[Scene comparison data]

________________

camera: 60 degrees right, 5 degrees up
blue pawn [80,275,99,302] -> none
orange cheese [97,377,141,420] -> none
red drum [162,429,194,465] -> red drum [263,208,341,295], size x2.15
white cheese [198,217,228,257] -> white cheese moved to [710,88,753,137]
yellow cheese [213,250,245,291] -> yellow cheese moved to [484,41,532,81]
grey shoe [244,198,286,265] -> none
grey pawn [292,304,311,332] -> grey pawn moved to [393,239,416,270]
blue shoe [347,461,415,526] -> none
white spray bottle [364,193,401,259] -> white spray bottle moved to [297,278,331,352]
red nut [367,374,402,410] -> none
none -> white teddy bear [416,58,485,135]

________________

**Work order:** Only the lines from the one containing "grey pawn [292,304,311,332]" through the final line of the data belong in the answer, repeated exactly.

**Solved problem:**
grey pawn [292,304,311,332] -> grey pawn moved to [393,239,416,270]
blue shoe [347,461,415,526] -> none
white spray bottle [364,193,401,259] -> white spray bottle moved to [297,278,331,352]
red nut [367,374,402,410] -> none
none -> white teddy bear [416,58,485,135]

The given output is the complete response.